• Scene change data

----

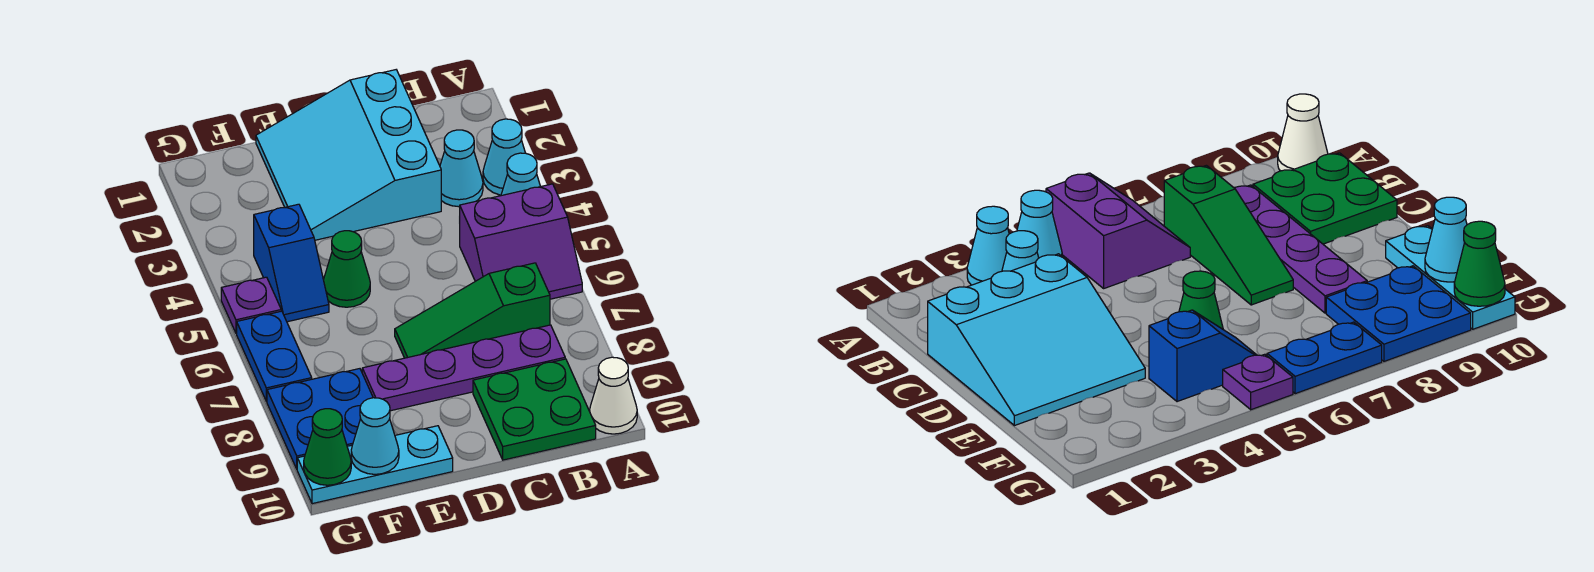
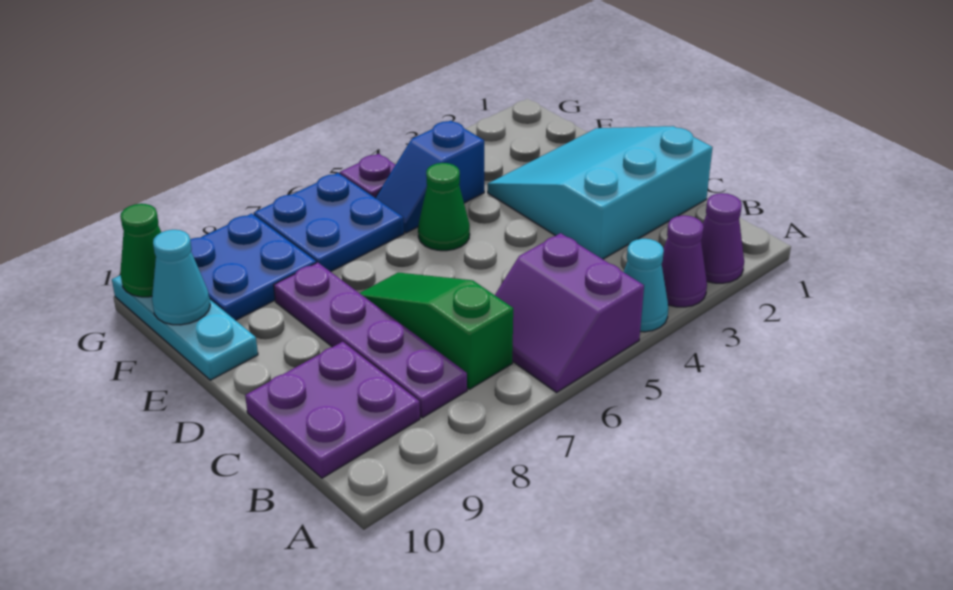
none -> purple cone A2 level 1
cyan cone A3 level 1 -> purple cone A3 level 1
white cone A10 level 1 -> none
cyan cone B3 level 1 -> none
green plate B9:C10 level 1 -> purple plate B9:C10 level 1
blue plate G6:G7 level 1 -> blue plate F6:G7 level 1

----

• Directions for this task
Return the data word for word without its pictures.

• Answer to the exercise
none -> purple cone A2 level 1
cyan cone A3 level 1 -> purple cone A3 level 1
white cone A10 level 1 -> none
cyan cone B3 level 1 -> none
green plate B9:C10 level 1 -> purple plate B9:C10 level 1
blue plate G6:G7 level 1 -> blue plate F6:G7 level 1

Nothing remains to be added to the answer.